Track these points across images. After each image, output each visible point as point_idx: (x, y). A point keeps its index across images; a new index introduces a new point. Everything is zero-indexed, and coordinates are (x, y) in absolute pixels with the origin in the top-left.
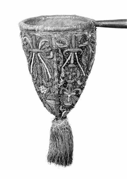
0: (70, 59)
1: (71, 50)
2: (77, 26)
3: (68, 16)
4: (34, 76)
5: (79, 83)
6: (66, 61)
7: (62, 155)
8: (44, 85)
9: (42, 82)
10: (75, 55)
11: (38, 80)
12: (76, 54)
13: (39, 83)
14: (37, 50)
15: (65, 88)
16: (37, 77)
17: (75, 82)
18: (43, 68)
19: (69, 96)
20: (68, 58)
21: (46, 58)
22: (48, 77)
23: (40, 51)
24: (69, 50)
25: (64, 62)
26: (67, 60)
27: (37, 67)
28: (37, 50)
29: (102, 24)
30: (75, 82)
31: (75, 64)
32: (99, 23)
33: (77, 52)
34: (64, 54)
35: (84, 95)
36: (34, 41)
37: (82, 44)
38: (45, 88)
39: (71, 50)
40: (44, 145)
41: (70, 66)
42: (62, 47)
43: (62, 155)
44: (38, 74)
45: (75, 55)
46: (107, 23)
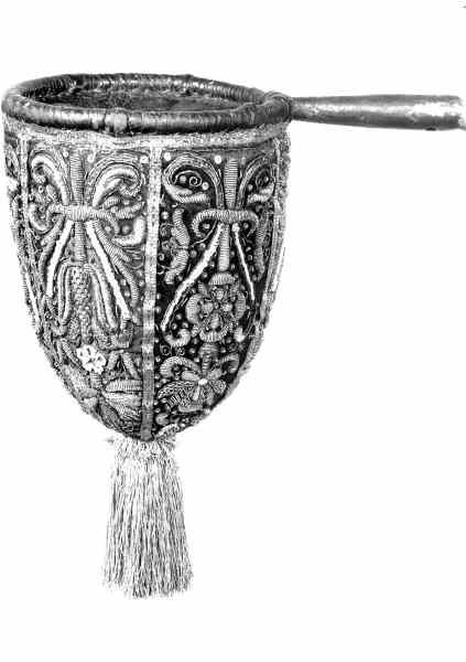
0: (218, 249)
1: (221, 214)
2: (243, 116)
3: (166, 77)
4: (59, 309)
5: (240, 337)
6: (200, 256)
7: (154, 556)
8: (98, 344)
9: (91, 331)
10: (232, 234)
11: (74, 325)
12: (236, 228)
13: (80, 335)
14: (86, 210)
15: (192, 360)
16: (71, 312)
17: (230, 335)
18: (94, 281)
19: (203, 382)
20: (208, 242)
21: (115, 245)
22: (117, 313)
23: (95, 212)
24: (211, 213)
25: (192, 263)
26: (208, 255)
27: (71, 278)
28: (86, 210)
29: (317, 112)
30: (230, 335)
31: (232, 273)
32: (308, 106)
33: (241, 224)
34: (195, 228)
35: (246, 380)
36: (76, 176)
37: (258, 192)
38: (99, 355)
39: (221, 214)
40: (90, 536)
41: (217, 279)
42: (186, 200)
43: (154, 556)
44: (73, 303)
45: (232, 234)
46: (335, 109)
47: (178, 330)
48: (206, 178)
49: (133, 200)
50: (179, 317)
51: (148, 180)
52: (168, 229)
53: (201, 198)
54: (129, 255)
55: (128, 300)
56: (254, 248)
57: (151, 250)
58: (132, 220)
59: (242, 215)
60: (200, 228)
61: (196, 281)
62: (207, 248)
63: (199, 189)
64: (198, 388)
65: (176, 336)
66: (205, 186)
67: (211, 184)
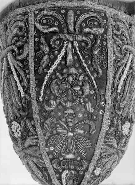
1: (66, 37)
10: (74, 47)
12: (76, 44)
25: (52, 61)
26: (59, 58)
45: (74, 47)
47: (49, 100)
48: (57, 19)
49: (23, 36)
50: (48, 92)
51: (28, 25)
52: (38, 46)
53: (54, 29)
54: (22, 63)
55: (23, 87)
56: (92, 58)
57: (31, 61)
58: (23, 45)
59: (80, 38)
60: (55, 44)
61: (54, 71)
62: (59, 53)
63: (53, 26)
64: (70, 141)
65: (50, 105)
66: (56, 24)
67: (60, 22)
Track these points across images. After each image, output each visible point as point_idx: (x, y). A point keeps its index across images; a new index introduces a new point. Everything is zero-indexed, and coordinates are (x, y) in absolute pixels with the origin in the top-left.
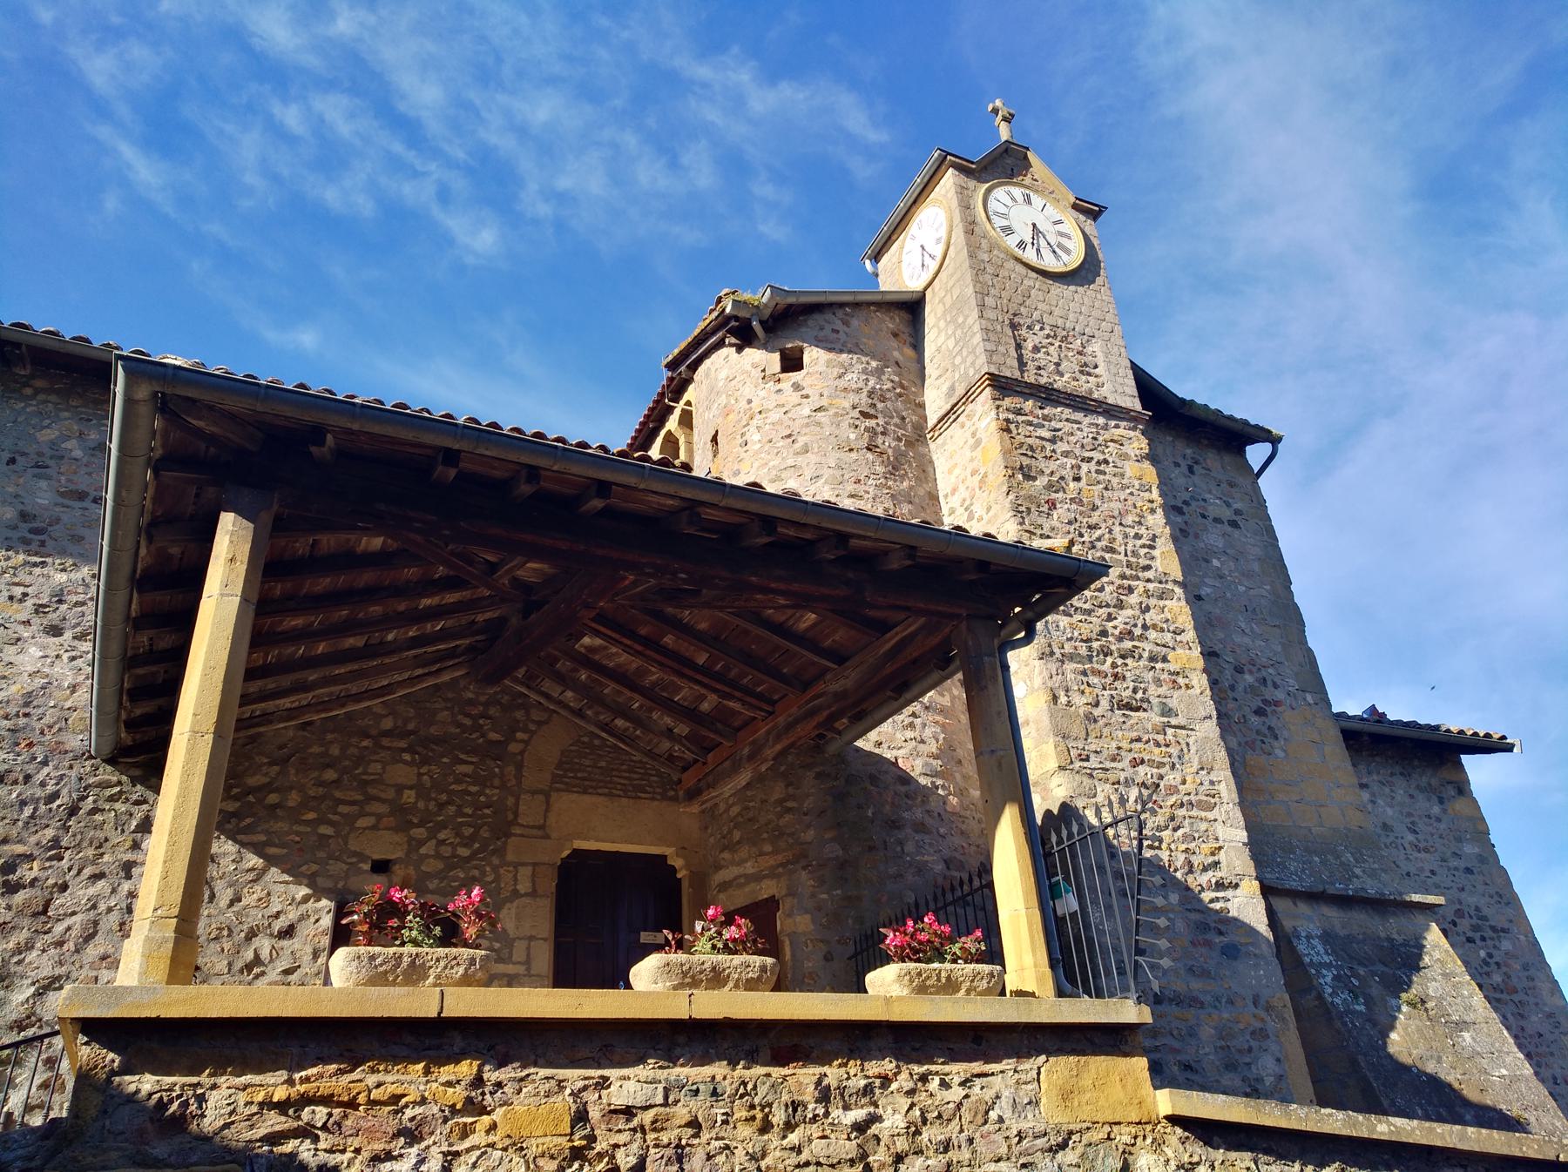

_ _ _ _ _

Arrange all of the rows above as a Markdown table with the columns Number and Line, giving each line its number. Skip blank lines and leave the pictures out.

| Number | Line |
|---|---|
| 1 | Track these points across images. After each image, output each visible point as point_idx: (x, y). A point keeps its index across images; a new index introduces a new point. Everything is zero-indexed, and coordinates are (x, y) in absolute pixels with the origin in the top-left. |
| 2 | 0: (70, 59) |
| 3 | 1: (71, 50) |
| 4 | 2: (77, 26) |
| 5 | 3: (68, 16) |
| 6 | 4: (34, 76) |
| 7 | 5: (79, 83) |
| 8 | 6: (66, 61) |
| 9 | 7: (62, 155) |
| 10 | 8: (44, 85) |
| 11 | 9: (42, 82) |
| 12 | 10: (75, 55) |
| 13 | 11: (38, 80) |
| 14 | 12: (76, 54) |
| 15 | 13: (39, 83) |
| 16 | 14: (37, 50) |
| 17 | 15: (65, 88) |
| 18 | 16: (37, 77) |
| 19 | 17: (75, 82) |
| 20 | 18: (43, 68) |
| 21 | 19: (69, 96) |
| 22 | 20: (68, 58) |
| 23 | 21: (46, 58) |
| 24 | 22: (48, 77) |
| 25 | 23: (40, 51) |
| 26 | 24: (69, 50) |
| 27 | 25: (64, 62) |
| 28 | 26: (67, 60) |
| 29 | 27: (37, 67) |
| 30 | 28: (37, 50) |
| 31 | 29: (102, 24) |
| 32 | 30: (75, 82) |
| 33 | 31: (75, 64) |
| 34 | 32: (99, 23) |
| 35 | 33: (77, 52) |
| 36 | 34: (64, 54) |
| 37 | 35: (84, 95) |
| 38 | 36: (34, 41) |
| 39 | 37: (82, 44) |
| 40 | 38: (45, 88) |
| 41 | 39: (71, 50) |
| 42 | 40: (44, 145) |
| 43 | 41: (70, 66) |
| 44 | 42: (62, 47) |
| 45 | 43: (62, 155) |
| 46 | 44: (38, 74) |
| 47 | 45: (75, 55) |
| 48 | 46: (107, 23) |
| 49 | 0: (218, 249) |
| 50 | 1: (221, 214) |
| 51 | 2: (243, 116) |
| 52 | 3: (166, 77) |
| 53 | 4: (59, 309) |
| 54 | 5: (240, 337) |
| 55 | 6: (200, 256) |
| 56 | 7: (154, 556) |
| 57 | 8: (98, 344) |
| 58 | 9: (91, 331) |
| 59 | 10: (232, 234) |
| 60 | 11: (74, 325) |
| 61 | 12: (236, 228) |
| 62 | 13: (80, 335) |
| 63 | 14: (86, 210) |
| 64 | 15: (192, 360) |
| 65 | 16: (71, 312) |
| 66 | 17: (230, 335) |
| 67 | 18: (94, 281) |
| 68 | 19: (203, 382) |
| 69 | 20: (208, 242) |
| 70 | 21: (115, 245) |
| 71 | 22: (117, 313) |
| 72 | 23: (95, 212) |
| 73 | 24: (211, 213) |
| 74 | 25: (192, 263) |
| 75 | 26: (208, 255) |
| 76 | 27: (71, 278) |
| 77 | 28: (86, 210) |
| 78 | 29: (317, 112) |
| 79 | 30: (230, 335) |
| 80 | 31: (232, 273) |
| 81 | 32: (308, 106) |
| 82 | 33: (241, 224) |
| 83 | 34: (195, 228) |
| 84 | 35: (246, 380) |
| 85 | 36: (76, 176) |
| 86 | 37: (258, 192) |
| 87 | 38: (99, 355) |
| 88 | 39: (221, 214) |
| 89 | 40: (90, 536) |
| 90 | 41: (217, 279) |
| 91 | 42: (186, 200) |
| 92 | 43: (154, 556) |
| 93 | 44: (73, 303) |
| 94 | 45: (232, 234) |
| 95 | 46: (335, 109) |
| 96 | 47: (178, 330) |
| 97 | 48: (206, 178) |
| 98 | 49: (133, 200) |
| 99 | 50: (179, 317) |
| 100 | 51: (148, 180) |
| 101 | 52: (168, 229) |
| 102 | 53: (201, 198) |
| 103 | 54: (129, 255) |
| 104 | 55: (128, 300) |
| 105 | 56: (254, 248) |
| 106 | 57: (151, 250) |
| 107 | 58: (132, 220) |
| 108 | 59: (242, 215) |
| 109 | 60: (200, 228) |
| 110 | 61: (196, 281) |
| 111 | 62: (207, 248) |
| 112 | 63: (199, 189) |
| 113 | 64: (198, 388) |
| 114 | 65: (176, 336) |
| 115 | 66: (205, 186) |
| 116 | 67: (211, 184) |
| 117 | 1: (66, 37) |
| 118 | 10: (74, 47) |
| 119 | 12: (76, 44) |
| 120 | 25: (52, 61) |
| 121 | 26: (59, 58) |
| 122 | 45: (74, 47) |
| 123 | 47: (49, 100) |
| 124 | 48: (57, 19) |
| 125 | 49: (23, 36) |
| 126 | 50: (48, 92) |
| 127 | 51: (28, 25) |
| 128 | 52: (38, 46) |
| 129 | 53: (54, 29) |
| 130 | 54: (22, 63) |
| 131 | 55: (23, 87) |
| 132 | 56: (92, 58) |
| 133 | 57: (31, 61) |
| 134 | 58: (23, 45) |
| 135 | 59: (80, 38) |
| 136 | 60: (55, 44) |
| 137 | 61: (54, 71) |
| 138 | 62: (59, 53) |
| 139 | 63: (53, 26) |
| 140 | 64: (70, 141) |
| 141 | 65: (50, 105) |
| 142 | 66: (56, 24) |
| 143 | 67: (60, 22) |
| 144 | Track these points across images. After each image, output each visible point as point_idx: (x, y). A point keeps its index across images; a new index introduces a new point. Everything is zero-indexed, and coordinates are (x, y) in absolute pixels with the origin in the top-left. |